**PROBLEM TO SOLVE:** Reproduce the records below exactly, leaving their images out.

══ SOURCE DATA ══

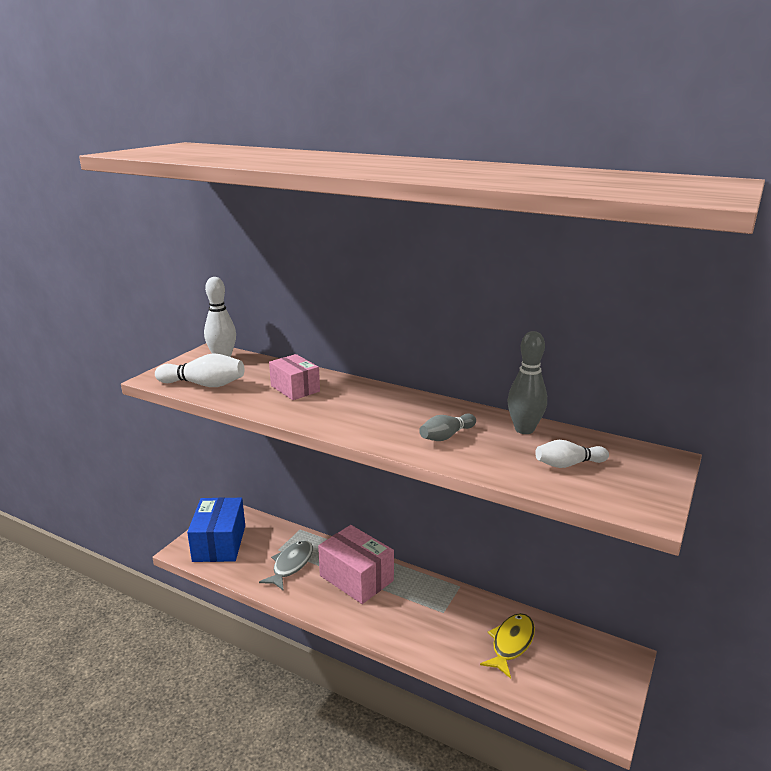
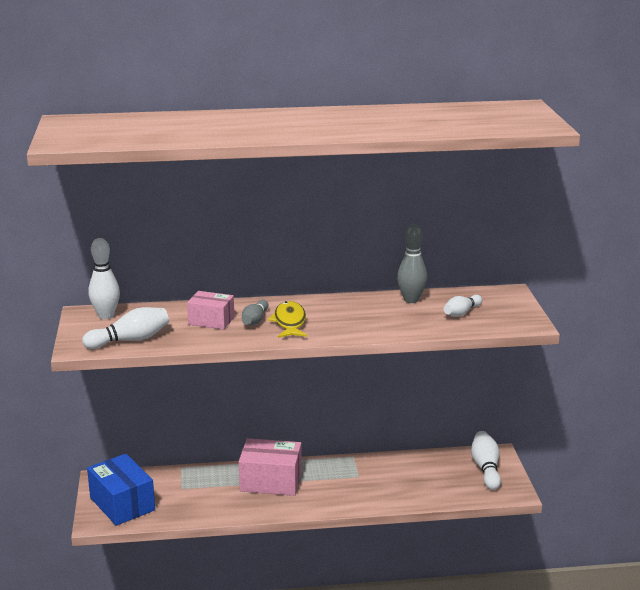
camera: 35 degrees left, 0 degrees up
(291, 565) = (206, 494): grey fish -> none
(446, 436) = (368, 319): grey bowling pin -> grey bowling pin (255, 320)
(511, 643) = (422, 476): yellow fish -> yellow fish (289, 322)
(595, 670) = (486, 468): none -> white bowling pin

═══

**ANSWER BELOW:**
camera: 35 degrees left, 0 degrees up
(291, 565) = (206, 494): grey fish -> none
(446, 436) = (368, 319): grey bowling pin -> grey bowling pin (255, 320)
(511, 643) = (422, 476): yellow fish -> yellow fish (289, 322)
(595, 670) = (486, 468): none -> white bowling pin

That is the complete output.